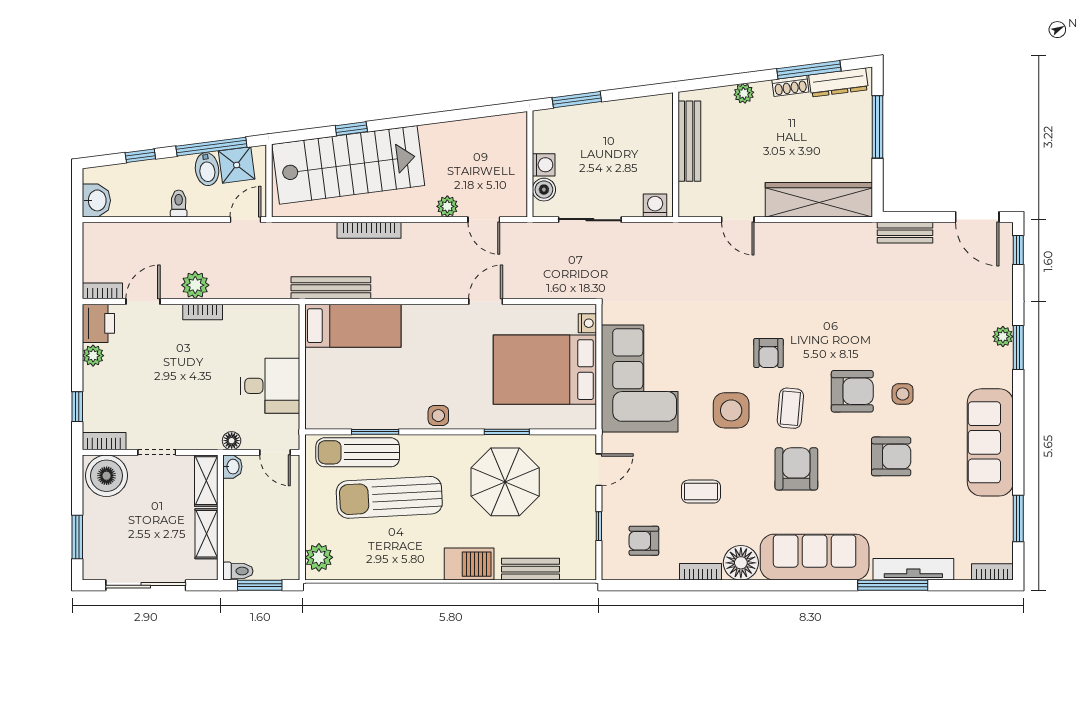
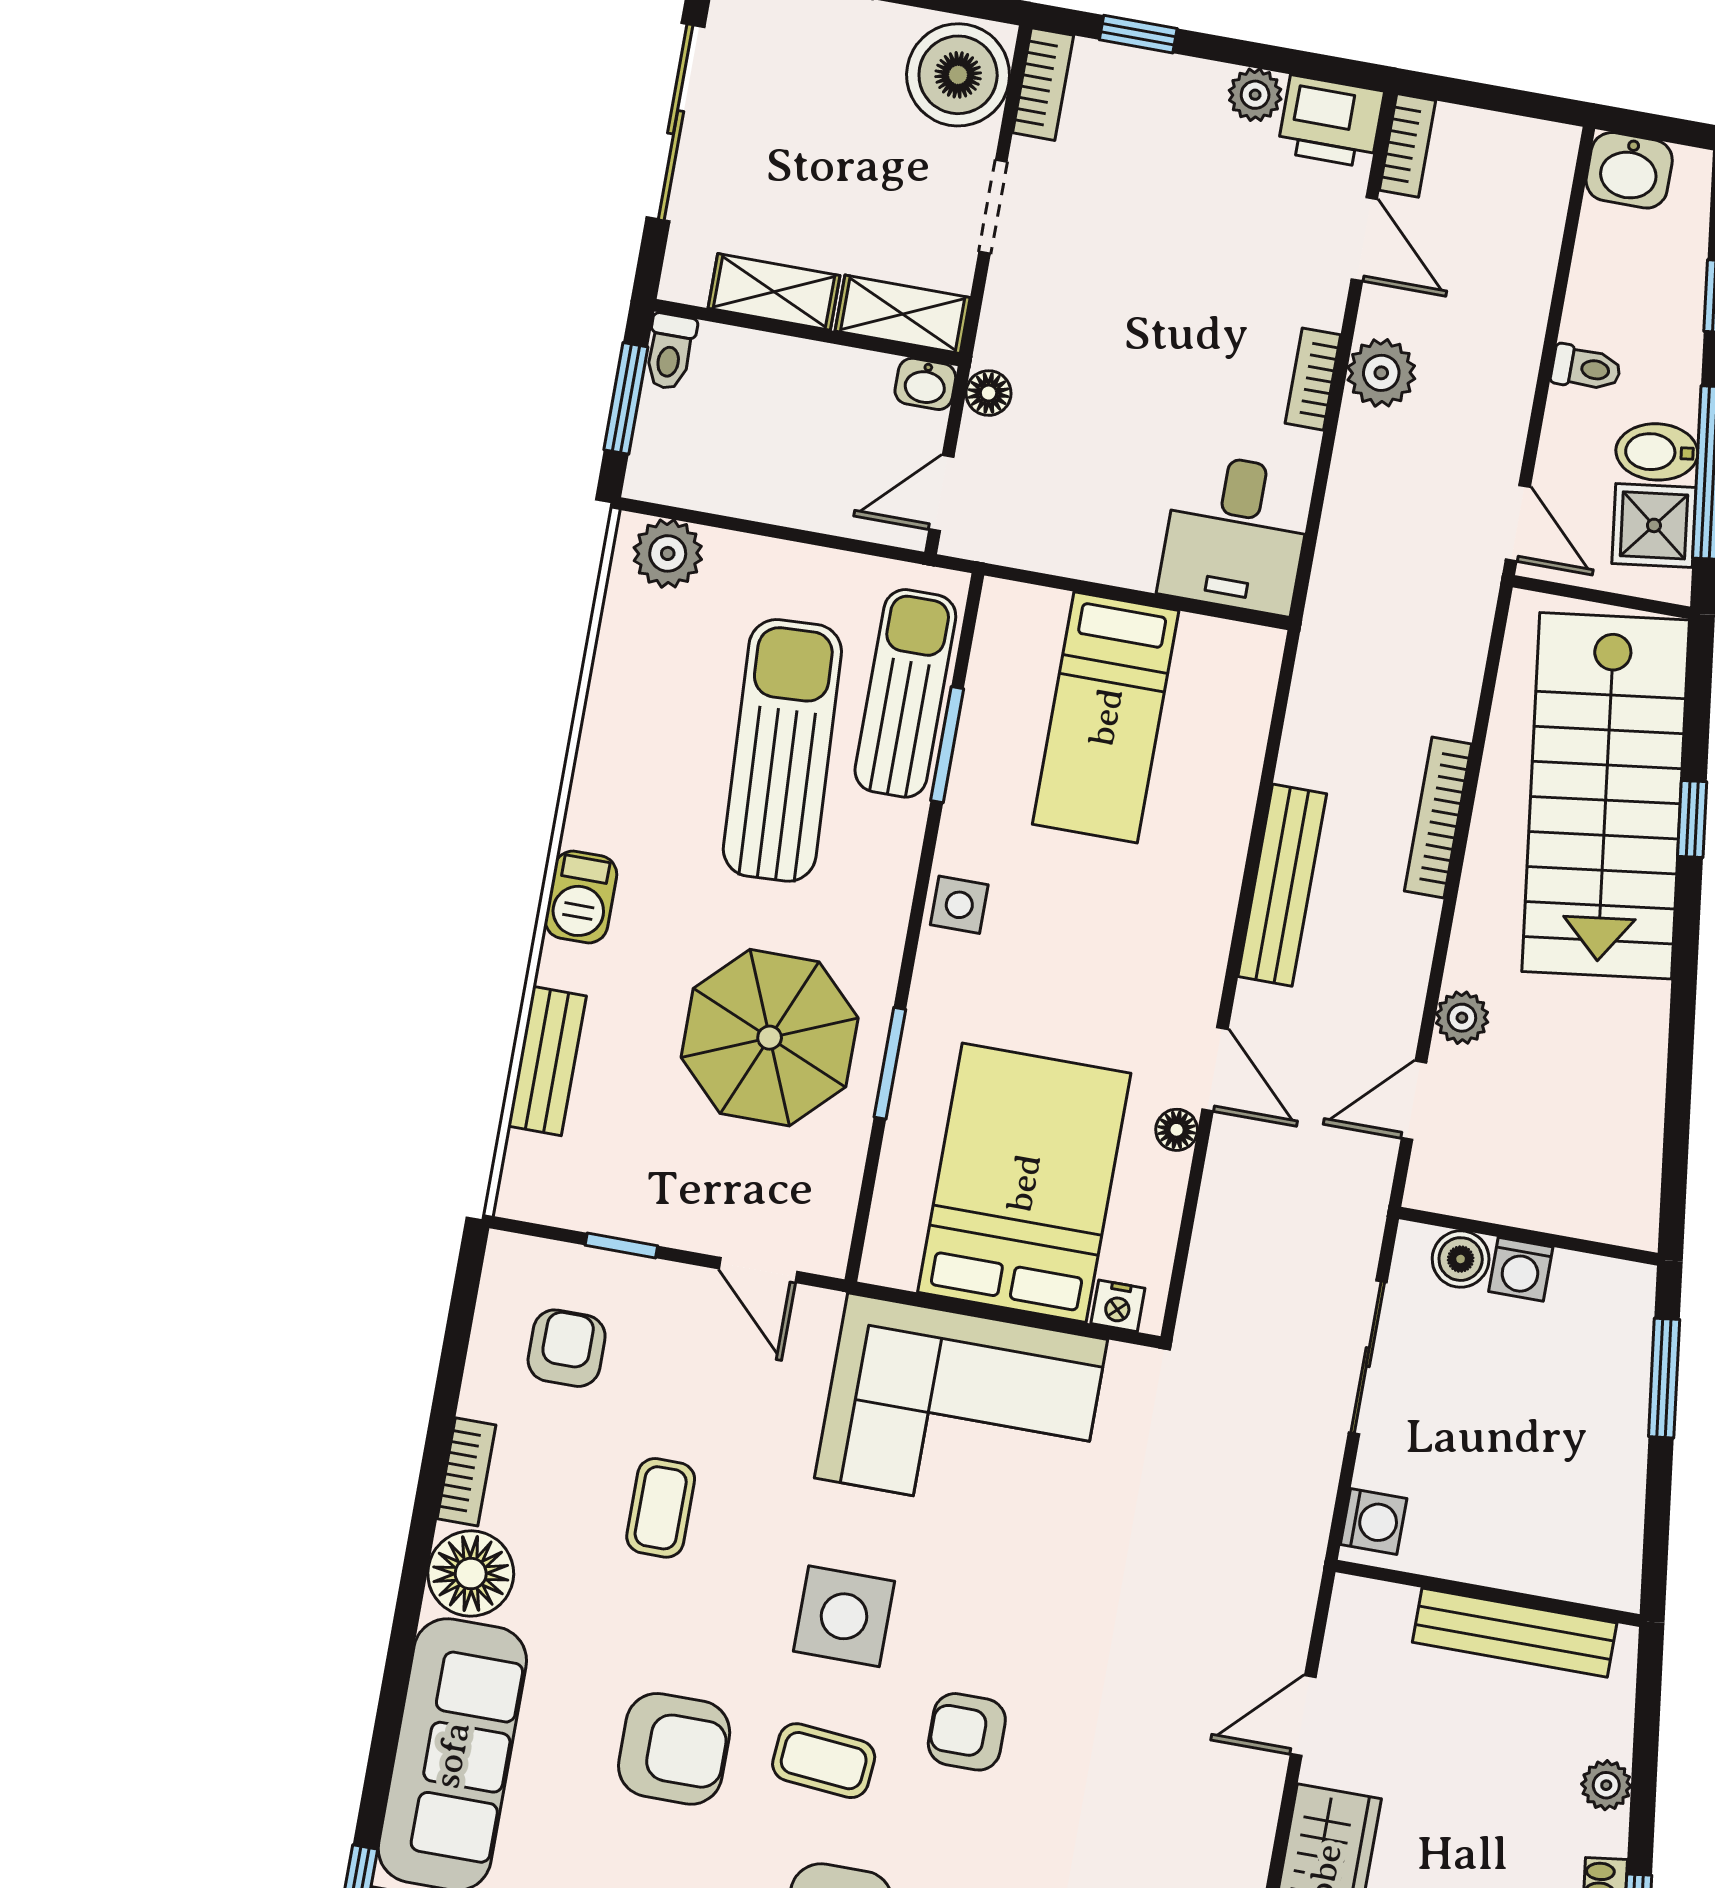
bench: (331, 288) -> (1282, 885), moved
floor lamp: (513, 312) -> (1177, 1130), added
bed: (353, 326) -> (1106, 717), moved
desk: (270, 386) -> (1236, 534), moved
barbecue: (469, 564) -> (581, 897), width x0.73, depth x0.79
---
■ **Your task**: Output the data exactly. Pictures don't belong in the result.

■ **Task result**:
bench: (331, 288) -> (1282, 885), moved
floor lamp: (513, 312) -> (1177, 1130), added
bed: (353, 326) -> (1106, 717), moved
desk: (270, 386) -> (1236, 534), moved
barbecue: (469, 564) -> (581, 897), width x0.73, depth x0.79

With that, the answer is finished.